╔══
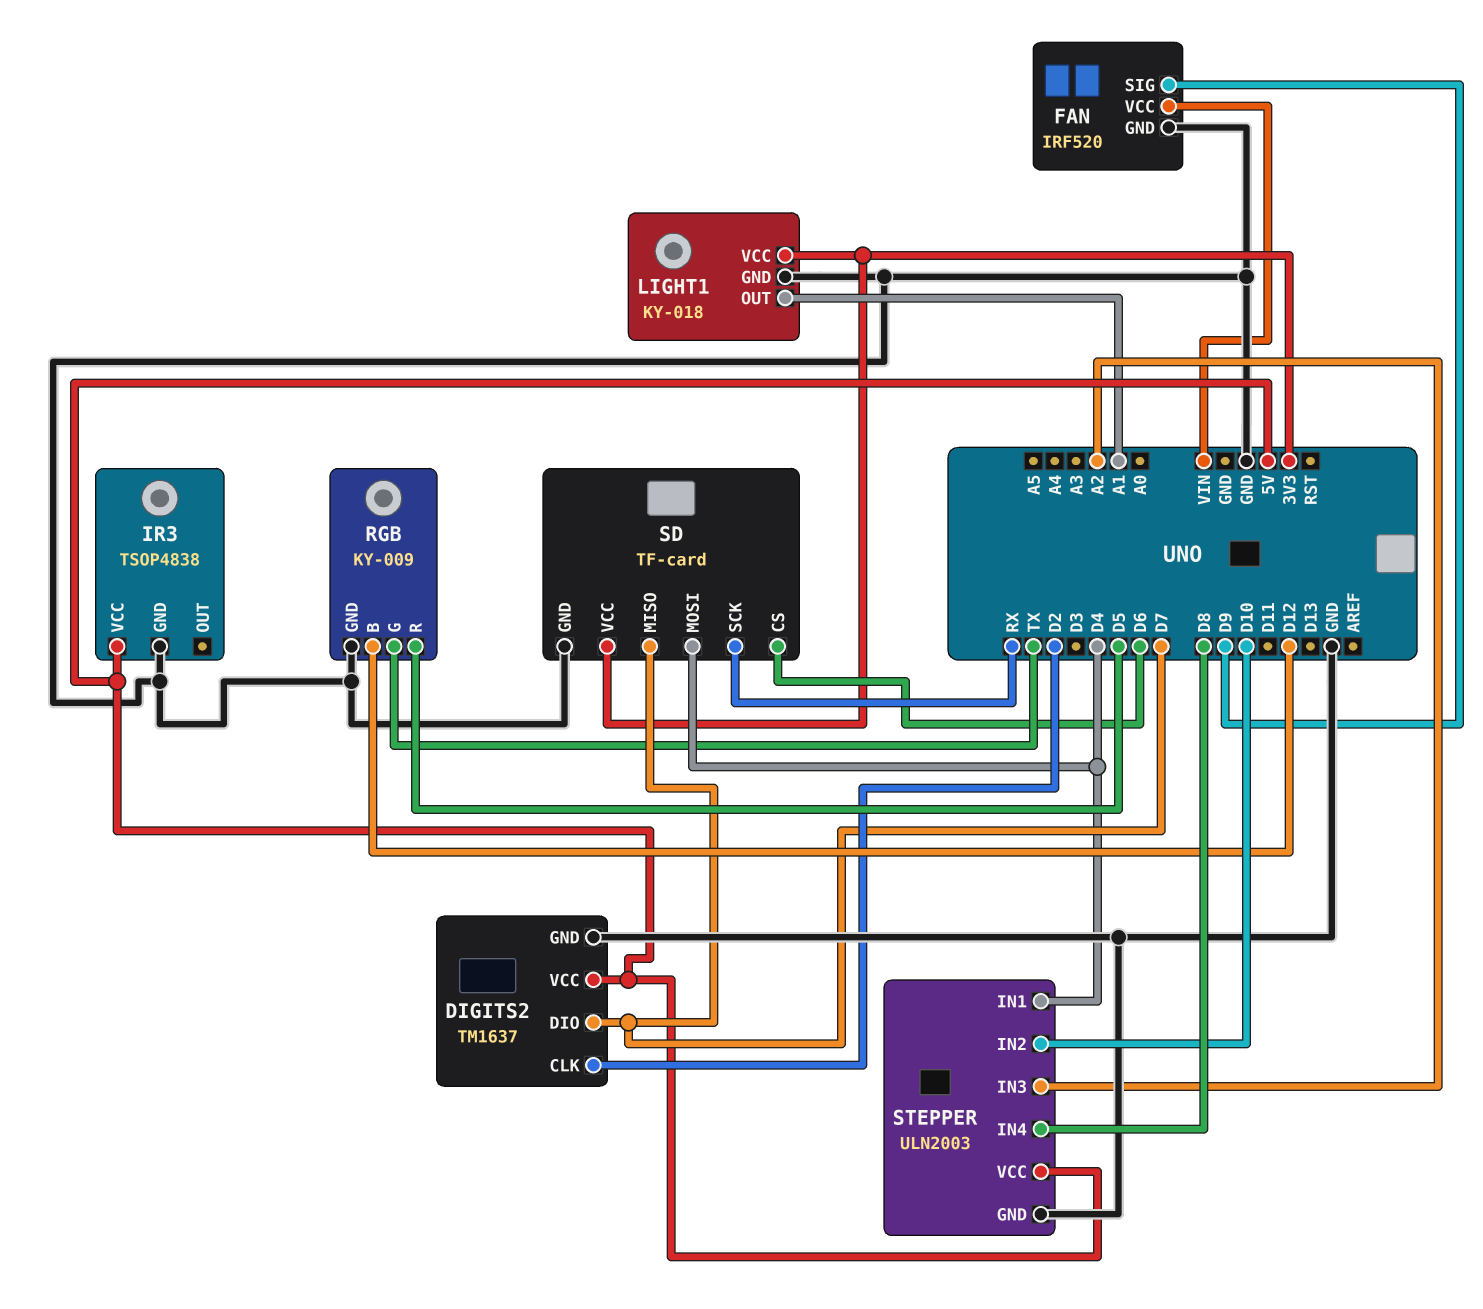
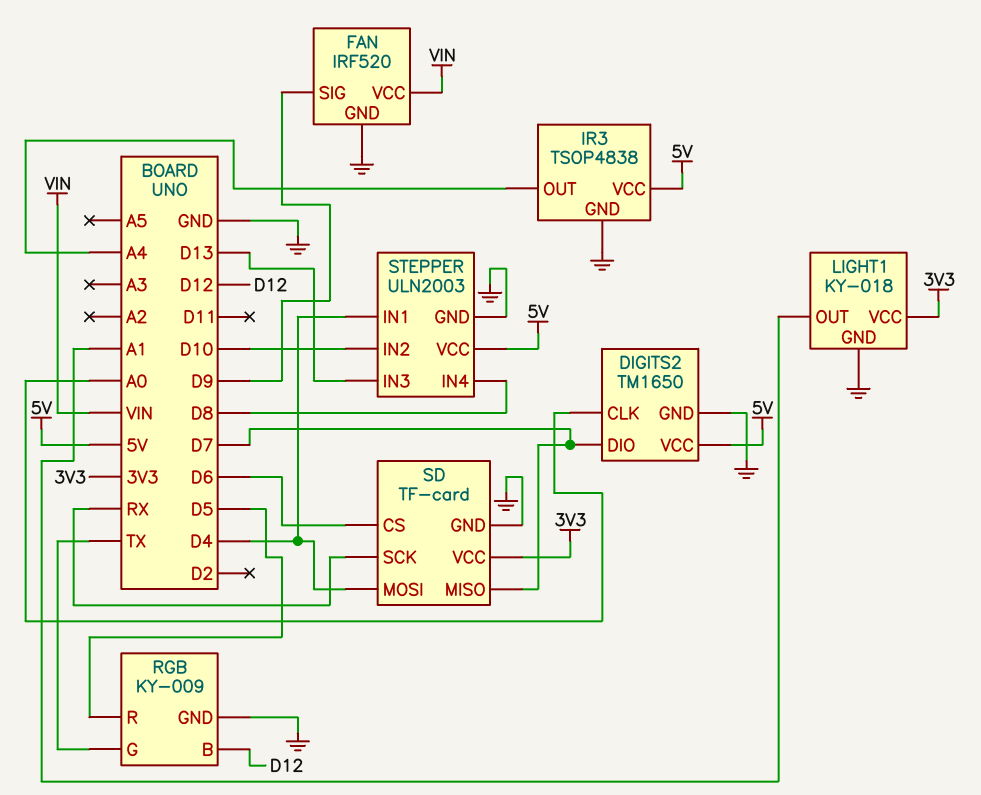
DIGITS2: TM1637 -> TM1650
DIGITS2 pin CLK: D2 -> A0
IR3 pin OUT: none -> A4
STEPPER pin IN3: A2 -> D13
╚══
╔══
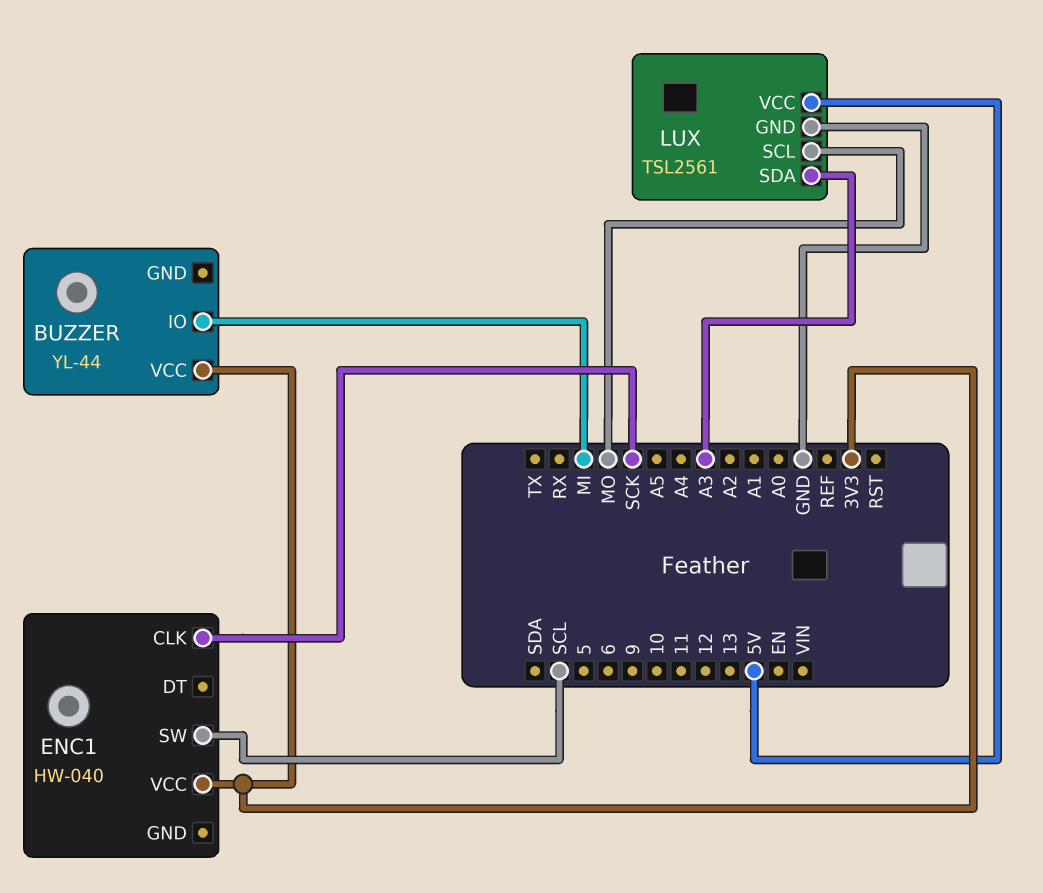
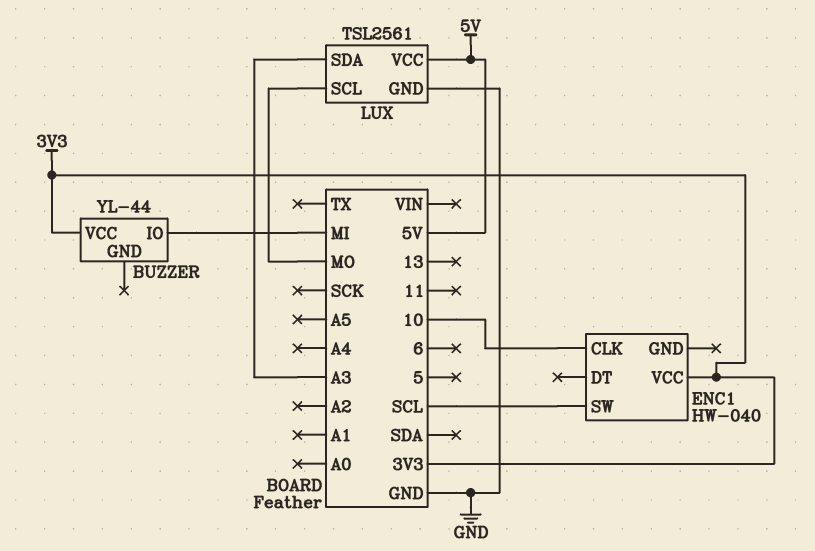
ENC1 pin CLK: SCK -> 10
╚══
#### [What the task asks]
Begin with the line above that has "DIGITS2: TM1637 -> TM1650" and continue through the line that has "STEPPER pin IN3: A2 -> D13", setting each one down exactly. Stop there.

#### [Result for this task]
DIGITS2: TM1637 -> TM1650
DIGITS2 pin CLK: D2 -> A0
IR3 pin OUT: none -> A4
STEPPER pin IN3: A2 -> D13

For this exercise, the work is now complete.